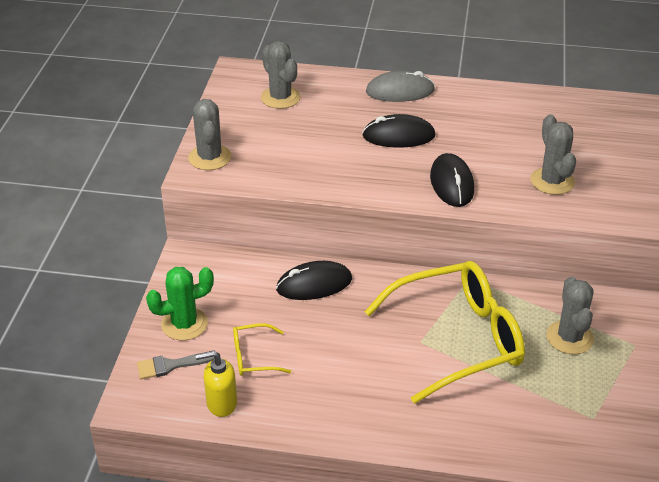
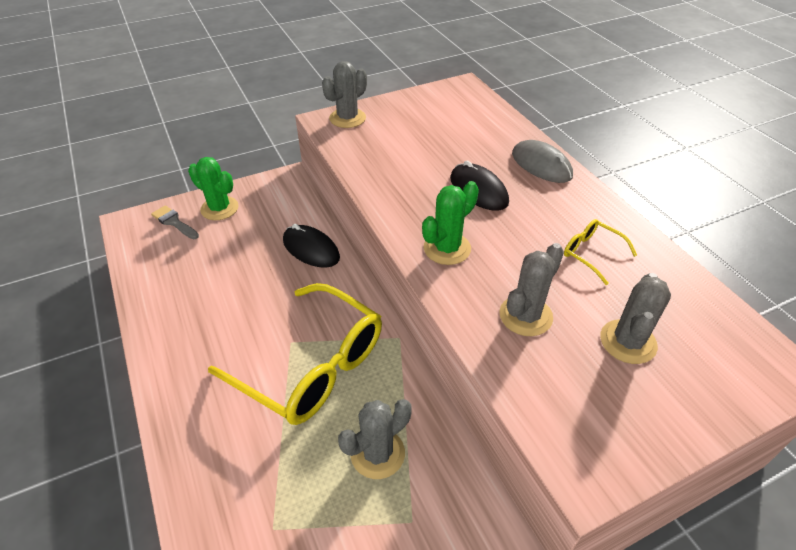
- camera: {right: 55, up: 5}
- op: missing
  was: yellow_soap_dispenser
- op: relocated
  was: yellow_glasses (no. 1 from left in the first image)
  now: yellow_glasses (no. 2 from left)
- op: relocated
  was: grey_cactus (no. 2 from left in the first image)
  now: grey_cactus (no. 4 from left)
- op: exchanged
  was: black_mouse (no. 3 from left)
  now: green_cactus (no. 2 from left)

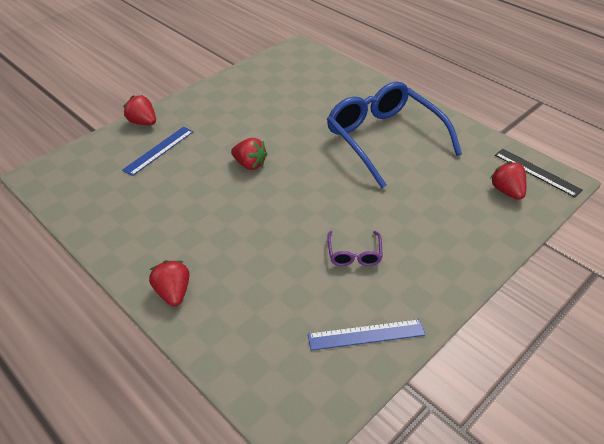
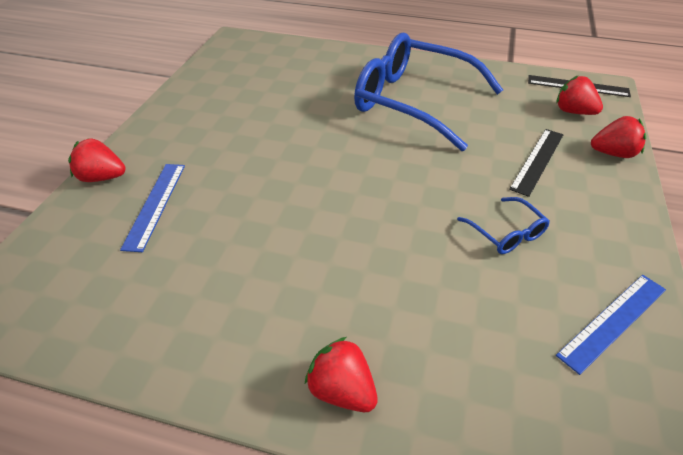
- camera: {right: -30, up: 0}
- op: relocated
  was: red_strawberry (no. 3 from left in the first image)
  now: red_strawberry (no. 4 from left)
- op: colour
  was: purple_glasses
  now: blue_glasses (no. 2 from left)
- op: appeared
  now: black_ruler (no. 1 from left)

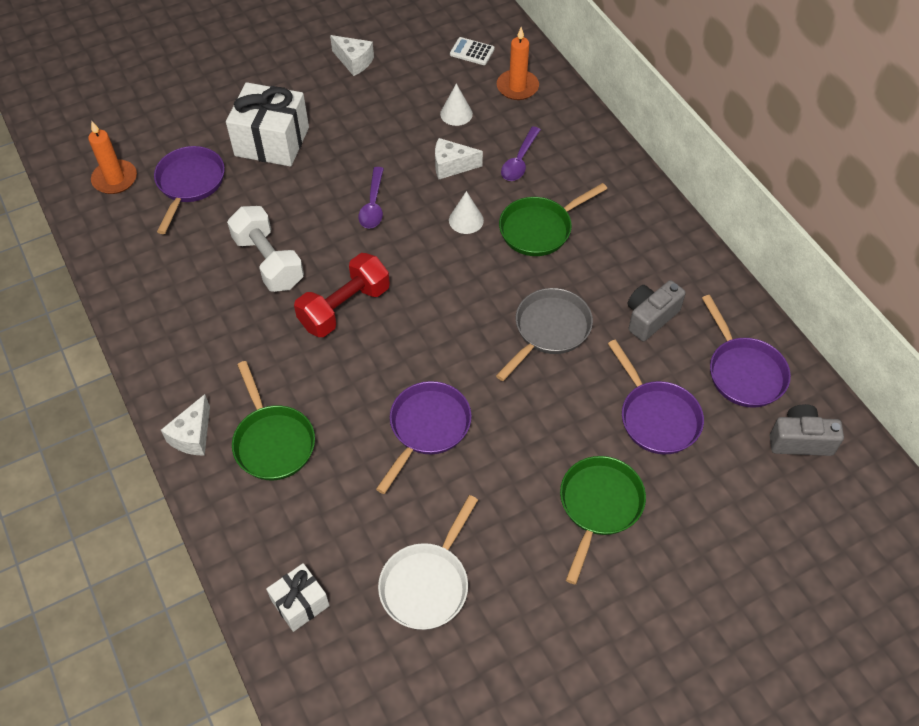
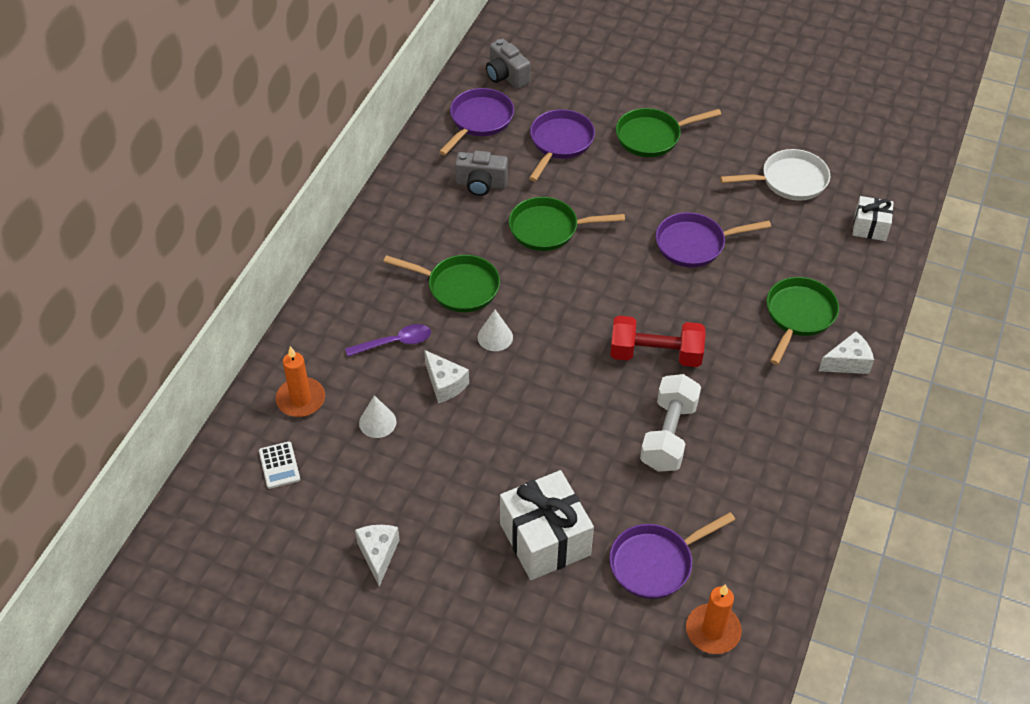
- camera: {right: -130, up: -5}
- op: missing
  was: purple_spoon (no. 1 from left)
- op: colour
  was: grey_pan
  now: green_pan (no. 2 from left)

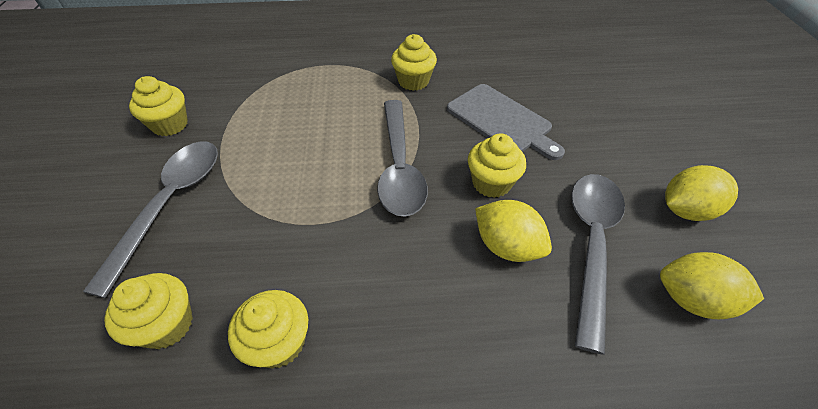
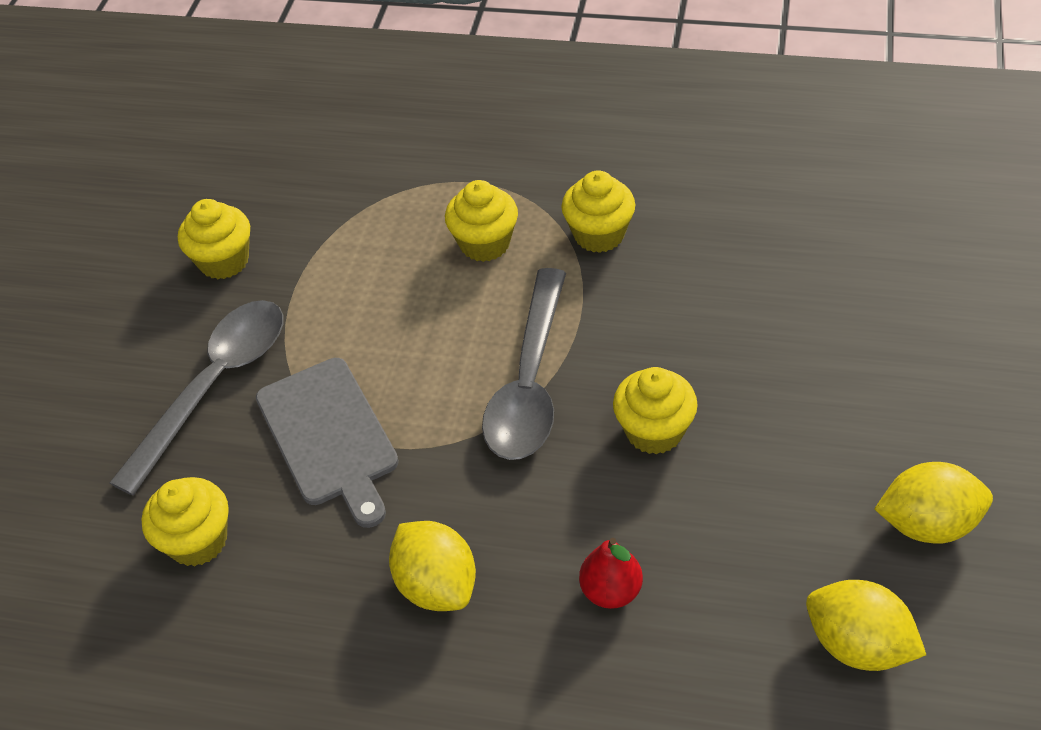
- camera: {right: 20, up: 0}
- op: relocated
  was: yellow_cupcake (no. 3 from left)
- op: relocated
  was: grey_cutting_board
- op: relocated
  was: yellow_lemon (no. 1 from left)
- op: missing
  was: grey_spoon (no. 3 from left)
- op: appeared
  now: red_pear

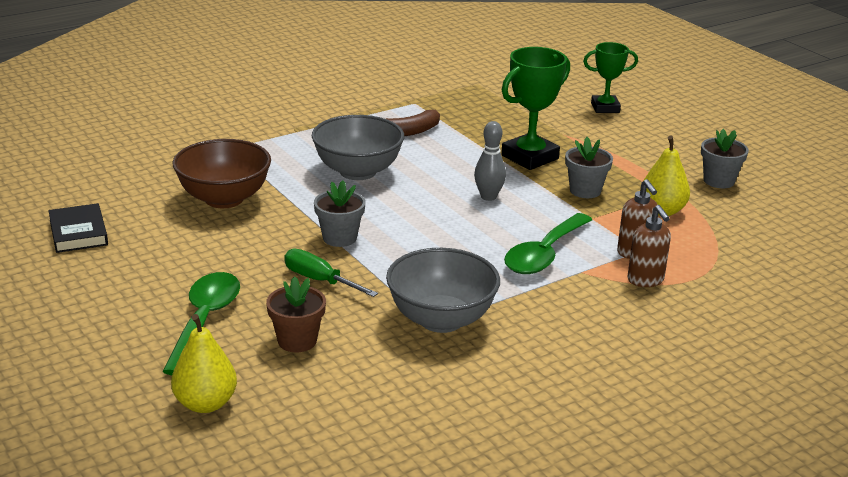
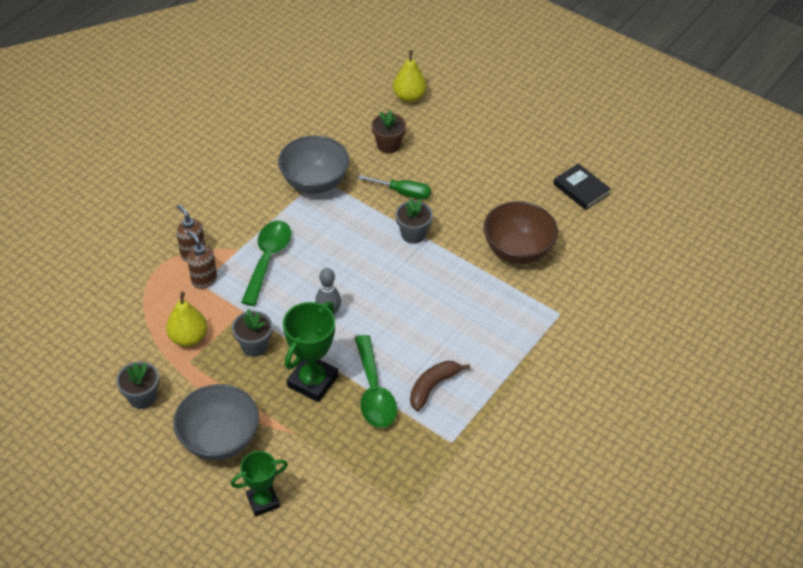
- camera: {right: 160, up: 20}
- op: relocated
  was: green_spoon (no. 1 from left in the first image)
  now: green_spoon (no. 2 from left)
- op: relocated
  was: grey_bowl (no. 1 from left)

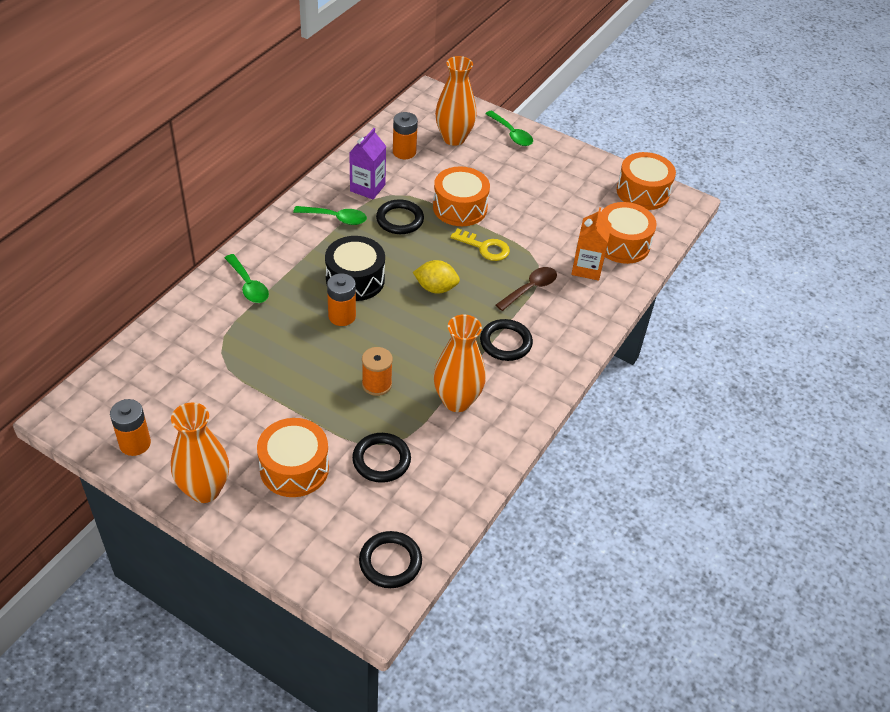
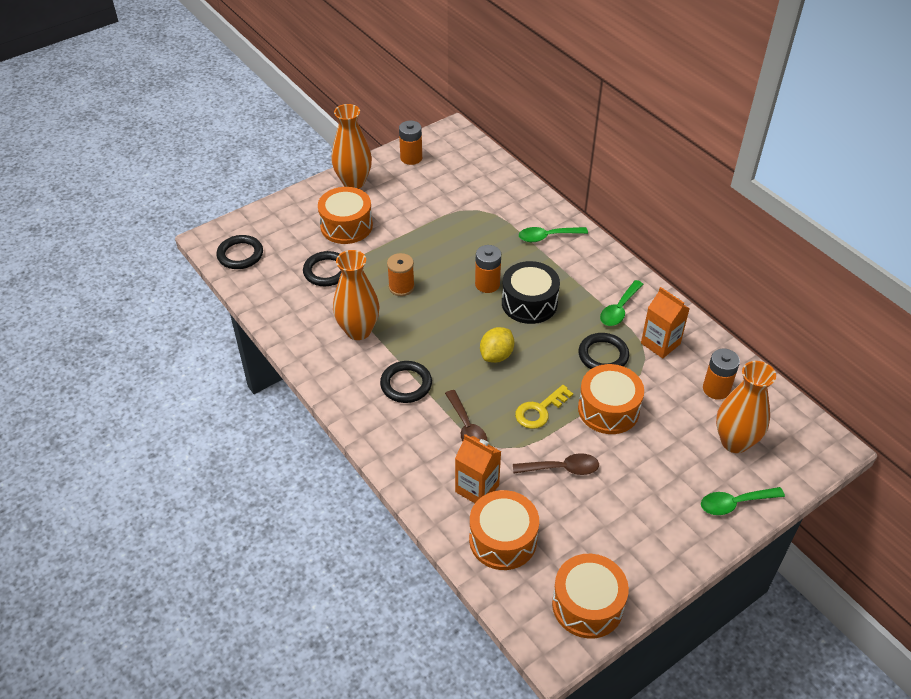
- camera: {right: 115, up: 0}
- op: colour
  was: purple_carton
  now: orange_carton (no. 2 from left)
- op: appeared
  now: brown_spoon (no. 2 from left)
--*--
**Work task:** Repeat nothing but the lines from the one containing "was: red_strawberry (no." through the last line of the listing, both included, exactly as written, and omit any picture.

**Written solution:**
  was: red_strawberry (no. 3 from left in the first image)
  now: red_strawberry (no. 4 from left)
- op: colour
  was: purple_glasses
  now: blue_glasses (no. 2 from left)
- op: appeared
  now: black_ruler (no. 1 from left)

- camera: {right: -130, up: -5}
- op: missing
  was: purple_spoon (no. 1 from left)
- op: colour
  was: grey_pan
  now: green_pan (no. 2 from left)

- camera: {right: 20, up: 0}
- op: relocated
  was: yellow_cupcake (no. 3 from left)
- op: relocated
  was: grey_cutting_board
- op: relocated
  was: yellow_lemon (no. 1 from left)
- op: missing
  was: grey_spoon (no. 3 from left)
- op: appeared
  now: red_pear

- camera: {right: 160, up: 20}
- op: relocated
  was: green_spoon (no. 1 from left in the first image)
  now: green_spoon (no. 2 from left)
- op: relocated
  was: grey_bowl (no. 1 from left)

- camera: {right: 115, up: 0}
- op: colour
  was: purple_carton
  now: orange_carton (no. 2 from left)
- op: appeared
  now: brown_spoon (no. 2 from left)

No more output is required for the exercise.